- **WORK REQUEST**
The expected output is a copy of every line in the records with the string "orange".

*** SOURCE MATERIAL ***

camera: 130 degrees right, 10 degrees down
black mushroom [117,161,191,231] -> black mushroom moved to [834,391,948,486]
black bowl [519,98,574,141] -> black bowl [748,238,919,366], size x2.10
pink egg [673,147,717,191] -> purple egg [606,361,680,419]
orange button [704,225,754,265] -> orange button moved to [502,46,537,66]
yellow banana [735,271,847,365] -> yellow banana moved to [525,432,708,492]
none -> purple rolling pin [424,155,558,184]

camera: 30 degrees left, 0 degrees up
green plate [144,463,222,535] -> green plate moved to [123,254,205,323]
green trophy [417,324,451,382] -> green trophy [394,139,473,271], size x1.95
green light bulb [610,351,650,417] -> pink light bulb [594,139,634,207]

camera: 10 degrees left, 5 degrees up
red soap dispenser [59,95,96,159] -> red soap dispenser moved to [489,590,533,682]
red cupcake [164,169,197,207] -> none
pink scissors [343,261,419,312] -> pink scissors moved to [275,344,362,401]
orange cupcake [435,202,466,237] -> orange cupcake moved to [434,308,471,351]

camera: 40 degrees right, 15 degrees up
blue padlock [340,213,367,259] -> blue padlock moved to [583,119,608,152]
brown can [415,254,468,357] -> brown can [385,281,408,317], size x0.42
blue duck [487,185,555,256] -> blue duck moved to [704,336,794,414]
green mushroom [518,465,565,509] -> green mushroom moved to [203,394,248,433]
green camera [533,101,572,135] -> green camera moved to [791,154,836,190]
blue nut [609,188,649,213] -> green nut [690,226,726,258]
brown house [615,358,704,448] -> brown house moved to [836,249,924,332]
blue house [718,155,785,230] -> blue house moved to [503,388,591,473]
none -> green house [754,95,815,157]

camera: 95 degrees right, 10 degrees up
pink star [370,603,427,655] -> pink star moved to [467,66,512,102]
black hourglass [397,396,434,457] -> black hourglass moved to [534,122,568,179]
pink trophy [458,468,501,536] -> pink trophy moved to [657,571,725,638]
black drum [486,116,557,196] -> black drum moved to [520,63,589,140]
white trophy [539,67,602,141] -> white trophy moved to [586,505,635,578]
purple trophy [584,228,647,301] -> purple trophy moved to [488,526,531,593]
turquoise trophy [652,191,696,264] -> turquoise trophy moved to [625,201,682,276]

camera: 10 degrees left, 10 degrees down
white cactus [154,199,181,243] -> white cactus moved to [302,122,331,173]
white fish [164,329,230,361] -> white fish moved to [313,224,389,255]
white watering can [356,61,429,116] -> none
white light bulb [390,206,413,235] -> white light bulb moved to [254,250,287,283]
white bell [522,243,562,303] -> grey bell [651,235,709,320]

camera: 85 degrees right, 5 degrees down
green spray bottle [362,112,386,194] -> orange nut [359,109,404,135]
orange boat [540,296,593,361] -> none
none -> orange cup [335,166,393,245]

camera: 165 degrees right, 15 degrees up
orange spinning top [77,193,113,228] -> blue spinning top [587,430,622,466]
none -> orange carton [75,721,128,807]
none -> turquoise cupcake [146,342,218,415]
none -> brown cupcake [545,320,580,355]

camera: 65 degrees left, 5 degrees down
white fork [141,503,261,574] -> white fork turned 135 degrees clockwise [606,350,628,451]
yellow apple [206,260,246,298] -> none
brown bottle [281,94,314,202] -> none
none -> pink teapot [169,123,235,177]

*** End of SOURCE MATERIAL ***

- **YOUR RESPONSE**
orange button [704,225,754,265] -> orange button moved to [502,46,537,66]
orange cupcake [435,202,466,237] -> orange cupcake moved to [434,308,471,351]
green spray bottle [362,112,386,194] -> orange nut [359,109,404,135]
orange boat [540,296,593,361] -> none
none -> orange cup [335,166,393,245]
orange spinning top [77,193,113,228] -> blue spinning top [587,430,622,466]
none -> orange carton [75,721,128,807]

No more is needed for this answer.